__TASK DATA__.
▬▬▬▬▬▬

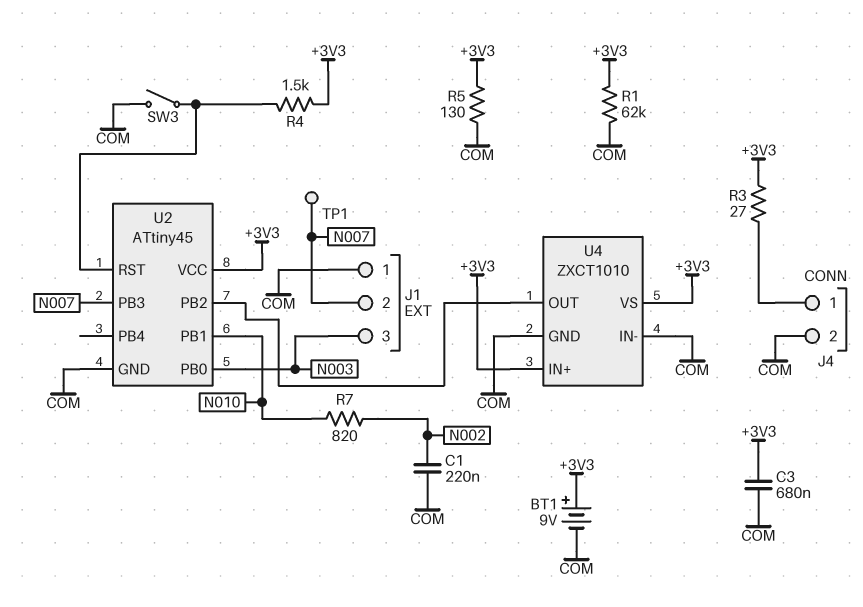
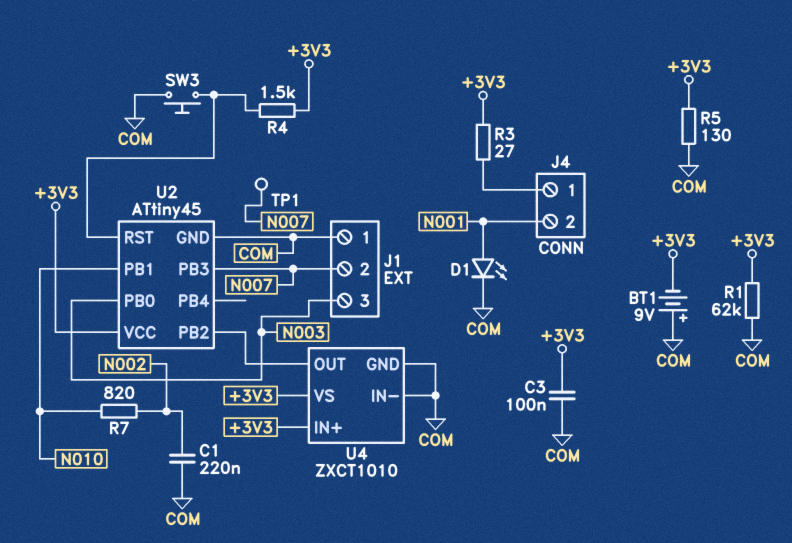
BT1: 9V (plus +3V3, minus COM) -> 9V (plus COM, minus +3V3)
C3: 680nF (+3V3, COM) -> 100nF (+3V3, COM)
D1: none -> LED (A N001, K COM)
J4 pin 2: COM -> N001
SW3: switch (COM, U2/RST) -> button (COM, U2/RST)

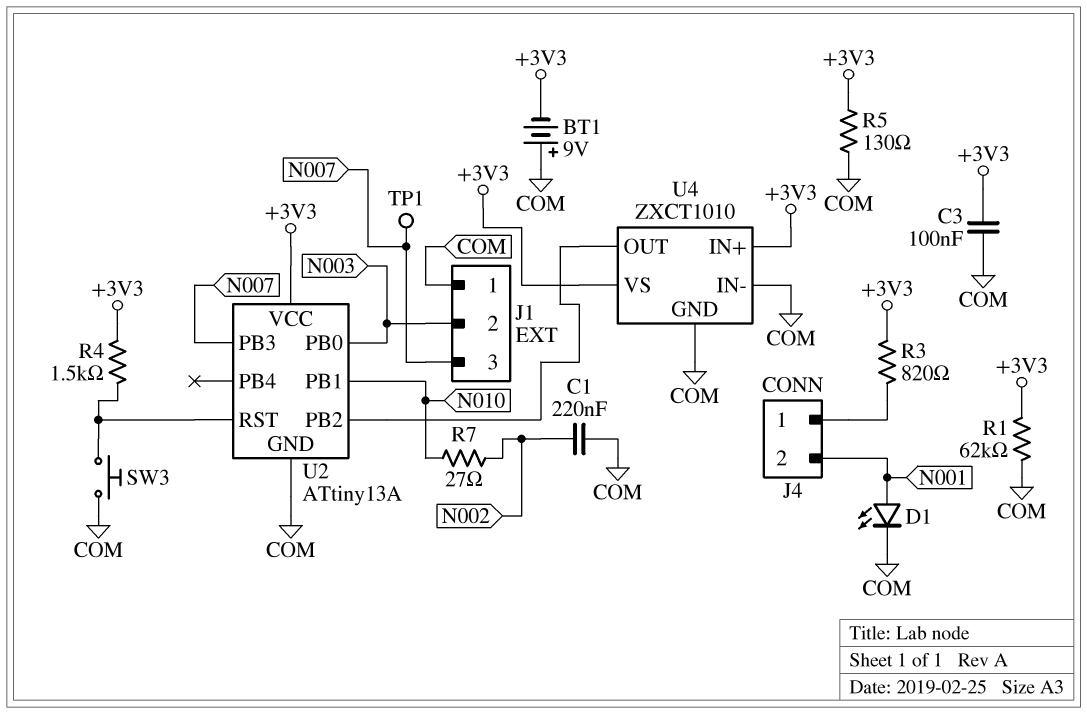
J1 pin 2: N007 -> N003
J1 pin 3: N003 -> N007
R3: 27 (+3V3, J4/1) -> 820 (+3V3, J4/1)
R7: 820 (N002, N010) -> 27 (N002, N010)
U2: ATtiny45 -> ATtiny13A

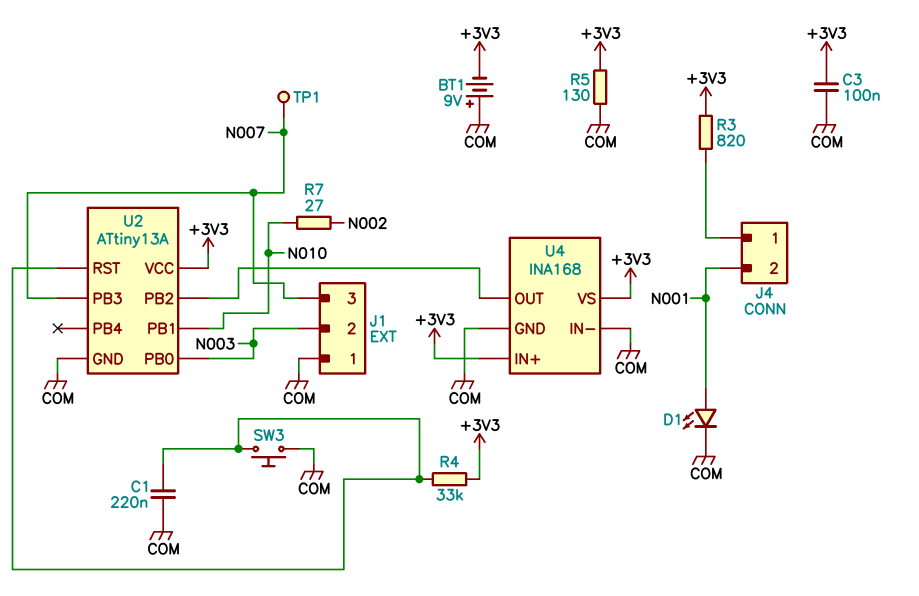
C1: 220nF (COM, N002) -> 220nF (COM, U2/RST)
R1: 62k (+3V3, COM) -> none
R4: 1.5k (+3V3, U2/RST) -> 33k (+3V3, U2/RST)
U4: ZXCT1010 -> INA168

▬▬▬▬▬▬

__AIM OF THE EXERCISE__. From the line containing "R1: 62k (+3V3, COM) -> none" to the final line of the data above, transcribe every line exactly and nothing more.

__EXERCISE SOLUTION__.
R1: 62k (+3V3, COM) -> none
R4: 1.5k (+3V3, U2/RST) -> 33k (+3V3, U2/RST)
U4: ZXCT1010 -> INA168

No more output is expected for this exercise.